Segment Start: Given entries

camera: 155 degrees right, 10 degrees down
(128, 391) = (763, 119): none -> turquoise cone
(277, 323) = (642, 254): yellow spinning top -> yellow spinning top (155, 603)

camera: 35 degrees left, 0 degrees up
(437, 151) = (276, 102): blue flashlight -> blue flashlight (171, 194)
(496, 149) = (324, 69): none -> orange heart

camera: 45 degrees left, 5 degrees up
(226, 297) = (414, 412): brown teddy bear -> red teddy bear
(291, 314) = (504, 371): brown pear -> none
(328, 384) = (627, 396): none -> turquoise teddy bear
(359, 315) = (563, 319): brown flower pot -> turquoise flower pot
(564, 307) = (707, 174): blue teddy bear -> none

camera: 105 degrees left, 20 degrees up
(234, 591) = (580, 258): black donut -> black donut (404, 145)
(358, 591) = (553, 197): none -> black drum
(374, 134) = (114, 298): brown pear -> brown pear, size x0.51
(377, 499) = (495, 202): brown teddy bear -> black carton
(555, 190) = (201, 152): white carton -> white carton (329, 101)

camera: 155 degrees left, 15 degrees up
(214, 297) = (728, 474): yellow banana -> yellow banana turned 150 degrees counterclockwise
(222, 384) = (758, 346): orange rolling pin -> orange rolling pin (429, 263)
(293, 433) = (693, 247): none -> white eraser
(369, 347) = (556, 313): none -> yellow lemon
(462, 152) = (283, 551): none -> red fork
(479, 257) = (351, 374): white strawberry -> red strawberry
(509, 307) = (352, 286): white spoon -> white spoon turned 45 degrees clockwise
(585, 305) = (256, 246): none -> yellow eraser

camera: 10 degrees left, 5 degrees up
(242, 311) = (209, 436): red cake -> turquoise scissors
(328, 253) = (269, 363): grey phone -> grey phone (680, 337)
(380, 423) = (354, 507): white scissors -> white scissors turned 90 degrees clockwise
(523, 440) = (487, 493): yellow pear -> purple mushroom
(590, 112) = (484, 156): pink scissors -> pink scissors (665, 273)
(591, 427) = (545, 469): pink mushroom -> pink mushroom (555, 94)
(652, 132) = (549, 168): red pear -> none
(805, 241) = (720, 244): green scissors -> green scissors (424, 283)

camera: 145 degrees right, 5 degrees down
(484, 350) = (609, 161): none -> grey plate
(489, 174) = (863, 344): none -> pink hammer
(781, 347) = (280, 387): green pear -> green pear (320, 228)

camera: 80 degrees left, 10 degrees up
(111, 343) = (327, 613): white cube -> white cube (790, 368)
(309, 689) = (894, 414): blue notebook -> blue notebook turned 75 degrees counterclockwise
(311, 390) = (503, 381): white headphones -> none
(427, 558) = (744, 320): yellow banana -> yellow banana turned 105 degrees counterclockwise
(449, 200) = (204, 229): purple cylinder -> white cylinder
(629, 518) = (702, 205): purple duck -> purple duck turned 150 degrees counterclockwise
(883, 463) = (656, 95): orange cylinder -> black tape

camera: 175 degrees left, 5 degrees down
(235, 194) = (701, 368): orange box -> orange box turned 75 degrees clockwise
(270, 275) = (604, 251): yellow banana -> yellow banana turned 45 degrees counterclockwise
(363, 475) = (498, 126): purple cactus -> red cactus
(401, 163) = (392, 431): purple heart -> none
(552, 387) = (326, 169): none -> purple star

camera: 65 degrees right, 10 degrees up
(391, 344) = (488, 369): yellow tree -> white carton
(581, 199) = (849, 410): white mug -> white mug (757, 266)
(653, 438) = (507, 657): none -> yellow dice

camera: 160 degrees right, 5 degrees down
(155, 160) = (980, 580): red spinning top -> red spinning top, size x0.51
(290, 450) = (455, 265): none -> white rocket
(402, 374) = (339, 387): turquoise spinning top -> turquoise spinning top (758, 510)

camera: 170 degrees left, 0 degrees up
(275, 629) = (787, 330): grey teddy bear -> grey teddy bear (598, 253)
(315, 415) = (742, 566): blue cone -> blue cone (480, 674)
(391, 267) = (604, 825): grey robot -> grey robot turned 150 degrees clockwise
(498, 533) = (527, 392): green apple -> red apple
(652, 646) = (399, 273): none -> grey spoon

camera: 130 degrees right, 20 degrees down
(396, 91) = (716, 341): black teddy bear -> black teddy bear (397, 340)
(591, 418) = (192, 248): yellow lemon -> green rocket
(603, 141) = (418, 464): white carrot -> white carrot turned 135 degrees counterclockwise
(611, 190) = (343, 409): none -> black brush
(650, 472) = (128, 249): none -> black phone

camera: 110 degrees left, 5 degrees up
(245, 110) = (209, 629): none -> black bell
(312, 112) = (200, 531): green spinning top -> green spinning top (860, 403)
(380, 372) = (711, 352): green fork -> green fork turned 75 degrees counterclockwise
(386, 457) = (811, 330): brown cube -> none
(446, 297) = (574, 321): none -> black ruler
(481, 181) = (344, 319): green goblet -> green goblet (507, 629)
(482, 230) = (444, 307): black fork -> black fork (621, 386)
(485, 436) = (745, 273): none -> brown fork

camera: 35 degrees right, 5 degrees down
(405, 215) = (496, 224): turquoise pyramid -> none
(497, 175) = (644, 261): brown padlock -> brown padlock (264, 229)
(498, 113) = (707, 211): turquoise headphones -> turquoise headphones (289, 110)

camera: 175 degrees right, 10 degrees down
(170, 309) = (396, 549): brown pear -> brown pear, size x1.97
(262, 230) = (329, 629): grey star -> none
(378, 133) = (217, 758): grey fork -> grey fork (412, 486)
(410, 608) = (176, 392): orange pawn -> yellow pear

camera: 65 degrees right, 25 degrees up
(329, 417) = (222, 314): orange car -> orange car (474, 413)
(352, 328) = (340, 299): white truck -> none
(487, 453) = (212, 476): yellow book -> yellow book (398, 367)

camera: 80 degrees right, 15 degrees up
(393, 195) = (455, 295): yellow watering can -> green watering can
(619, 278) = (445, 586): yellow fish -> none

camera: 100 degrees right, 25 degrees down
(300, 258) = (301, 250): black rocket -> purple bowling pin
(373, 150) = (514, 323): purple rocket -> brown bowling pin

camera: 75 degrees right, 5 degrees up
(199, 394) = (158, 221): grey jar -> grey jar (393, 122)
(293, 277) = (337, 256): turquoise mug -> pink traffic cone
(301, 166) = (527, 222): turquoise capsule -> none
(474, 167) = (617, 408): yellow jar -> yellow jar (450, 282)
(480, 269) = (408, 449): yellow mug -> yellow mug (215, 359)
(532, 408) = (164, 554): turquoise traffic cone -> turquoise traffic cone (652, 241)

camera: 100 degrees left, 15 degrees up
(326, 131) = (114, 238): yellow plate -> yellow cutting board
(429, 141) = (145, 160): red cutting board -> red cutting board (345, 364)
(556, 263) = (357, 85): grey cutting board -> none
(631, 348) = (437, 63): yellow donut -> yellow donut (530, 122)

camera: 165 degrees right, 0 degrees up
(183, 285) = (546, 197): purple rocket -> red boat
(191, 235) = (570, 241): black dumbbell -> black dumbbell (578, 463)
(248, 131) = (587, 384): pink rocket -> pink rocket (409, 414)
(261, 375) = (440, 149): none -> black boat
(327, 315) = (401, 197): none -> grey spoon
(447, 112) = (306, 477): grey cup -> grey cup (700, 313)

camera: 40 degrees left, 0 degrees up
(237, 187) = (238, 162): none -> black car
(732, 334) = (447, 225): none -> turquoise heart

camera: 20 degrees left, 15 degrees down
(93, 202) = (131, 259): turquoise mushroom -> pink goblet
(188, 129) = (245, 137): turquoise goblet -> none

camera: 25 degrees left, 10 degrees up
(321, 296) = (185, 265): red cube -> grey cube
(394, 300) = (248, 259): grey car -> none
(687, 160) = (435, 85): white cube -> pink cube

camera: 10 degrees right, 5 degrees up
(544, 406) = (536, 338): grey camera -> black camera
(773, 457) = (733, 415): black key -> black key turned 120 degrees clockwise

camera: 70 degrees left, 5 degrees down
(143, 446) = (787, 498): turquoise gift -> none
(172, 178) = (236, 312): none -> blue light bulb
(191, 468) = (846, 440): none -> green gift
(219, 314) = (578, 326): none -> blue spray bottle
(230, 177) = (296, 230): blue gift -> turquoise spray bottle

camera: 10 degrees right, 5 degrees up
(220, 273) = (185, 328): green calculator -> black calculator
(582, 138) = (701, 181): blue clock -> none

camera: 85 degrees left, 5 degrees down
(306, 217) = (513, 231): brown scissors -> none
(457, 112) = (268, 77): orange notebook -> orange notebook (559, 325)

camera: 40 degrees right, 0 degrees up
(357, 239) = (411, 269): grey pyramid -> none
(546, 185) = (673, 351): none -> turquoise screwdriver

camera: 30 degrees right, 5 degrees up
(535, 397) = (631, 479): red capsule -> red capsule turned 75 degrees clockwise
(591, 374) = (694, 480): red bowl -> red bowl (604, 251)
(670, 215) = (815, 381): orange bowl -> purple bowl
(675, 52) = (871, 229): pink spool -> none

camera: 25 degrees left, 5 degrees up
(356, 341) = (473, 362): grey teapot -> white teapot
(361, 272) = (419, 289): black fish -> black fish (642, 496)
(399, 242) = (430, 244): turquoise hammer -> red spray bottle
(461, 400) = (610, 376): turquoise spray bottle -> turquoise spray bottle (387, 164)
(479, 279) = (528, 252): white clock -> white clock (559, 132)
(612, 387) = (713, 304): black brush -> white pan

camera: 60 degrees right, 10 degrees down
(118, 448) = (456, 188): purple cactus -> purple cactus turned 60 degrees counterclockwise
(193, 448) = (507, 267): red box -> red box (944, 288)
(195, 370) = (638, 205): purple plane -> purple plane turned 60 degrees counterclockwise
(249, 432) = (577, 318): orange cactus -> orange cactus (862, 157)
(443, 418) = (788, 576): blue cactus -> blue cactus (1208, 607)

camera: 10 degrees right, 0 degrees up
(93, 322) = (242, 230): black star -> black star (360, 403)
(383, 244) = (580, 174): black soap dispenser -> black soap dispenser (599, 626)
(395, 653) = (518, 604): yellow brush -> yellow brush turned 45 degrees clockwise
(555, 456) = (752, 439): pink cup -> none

Segment End: Given entries

▶ [Work to be completed]:
From the line holding "camera: 65 degrees right, 25 degrees up" to the line holding "(373, 150) = (514, 323): purple", inclusive, restate each line above exactly as written.

▶ [Output]:
camera: 65 degrees right, 25 degrees up
(329, 417) = (222, 314): orange car -> orange car (474, 413)
(352, 328) = (340, 299): white truck -> none
(487, 453) = (212, 476): yellow book -> yellow book (398, 367)

camera: 80 degrees right, 15 degrees up
(393, 195) = (455, 295): yellow watering can -> green watering can
(619, 278) = (445, 586): yellow fish -> none

camera: 100 degrees right, 25 degrees down
(300, 258) = (301, 250): black rocket -> purple bowling pin
(373, 150) = (514, 323): purple rocket -> brown bowling pin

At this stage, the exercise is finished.